**Records supplied:**
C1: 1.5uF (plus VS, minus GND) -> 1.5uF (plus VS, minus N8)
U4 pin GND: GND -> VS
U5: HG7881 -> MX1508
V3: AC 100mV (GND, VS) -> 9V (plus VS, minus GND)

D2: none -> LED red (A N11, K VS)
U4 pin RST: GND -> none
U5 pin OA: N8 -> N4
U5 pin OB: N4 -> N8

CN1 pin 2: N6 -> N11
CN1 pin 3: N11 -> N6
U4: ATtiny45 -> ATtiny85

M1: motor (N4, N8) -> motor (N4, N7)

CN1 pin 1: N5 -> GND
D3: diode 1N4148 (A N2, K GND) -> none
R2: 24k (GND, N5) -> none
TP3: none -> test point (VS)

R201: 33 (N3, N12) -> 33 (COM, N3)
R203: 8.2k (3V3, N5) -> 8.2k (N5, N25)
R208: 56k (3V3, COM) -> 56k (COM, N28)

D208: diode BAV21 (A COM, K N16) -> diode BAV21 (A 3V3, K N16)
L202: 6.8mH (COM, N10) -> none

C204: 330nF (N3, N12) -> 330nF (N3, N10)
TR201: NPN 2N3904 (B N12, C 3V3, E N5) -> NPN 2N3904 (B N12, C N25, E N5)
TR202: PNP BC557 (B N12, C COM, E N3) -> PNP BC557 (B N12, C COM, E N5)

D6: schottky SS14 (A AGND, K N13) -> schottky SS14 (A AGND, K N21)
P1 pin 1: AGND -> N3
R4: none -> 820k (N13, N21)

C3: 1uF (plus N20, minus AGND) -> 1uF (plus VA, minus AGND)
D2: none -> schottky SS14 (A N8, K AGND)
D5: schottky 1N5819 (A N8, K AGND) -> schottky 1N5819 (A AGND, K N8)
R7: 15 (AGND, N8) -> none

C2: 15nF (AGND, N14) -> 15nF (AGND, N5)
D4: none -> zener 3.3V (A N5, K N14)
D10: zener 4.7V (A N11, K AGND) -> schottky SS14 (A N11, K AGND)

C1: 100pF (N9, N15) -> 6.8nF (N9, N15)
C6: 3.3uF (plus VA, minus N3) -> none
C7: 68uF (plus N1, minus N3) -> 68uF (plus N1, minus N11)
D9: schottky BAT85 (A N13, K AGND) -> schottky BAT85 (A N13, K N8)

**Work task:** Beginning of the records through the line with "C204: 330nF (N3, N12) -> 330nF (N3, N10)": return that span exactly and stop there.

**Reply:**
C1: 1.5uF (plus VS, minus GND) -> 1.5uF (plus VS, minus N8)
U4 pin GND: GND -> VS
U5: HG7881 -> MX1508
V3: AC 100mV (GND, VS) -> 9V (plus VS, minus GND)

D2: none -> LED red (A N11, K VS)
U4 pin RST: GND -> none
U5 pin OA: N8 -> N4
U5 pin OB: N4 -> N8

CN1 pin 2: N6 -> N11
CN1 pin 3: N11 -> N6
U4: ATtiny45 -> ATtiny85

M1: motor (N4, N8) -> motor (N4, N7)

CN1 pin 1: N5 -> GND
D3: diode 1N4148 (A N2, K GND) -> none
R2: 24k (GND, N5) -> none
TP3: none -> test point (VS)

R201: 33 (N3, N12) -> 33 (COM, N3)
R203: 8.2k (3V3, N5) -> 8.2k (N5, N25)
R208: 56k (3V3, COM) -> 56k (COM, N28)

D208: diode BAV21 (A COM, K N16) -> diode BAV21 (A 3V3, K N16)
L202: 6.8mH (COM, N10) -> none

C204: 330nF (N3, N12) -> 330nF (N3, N10)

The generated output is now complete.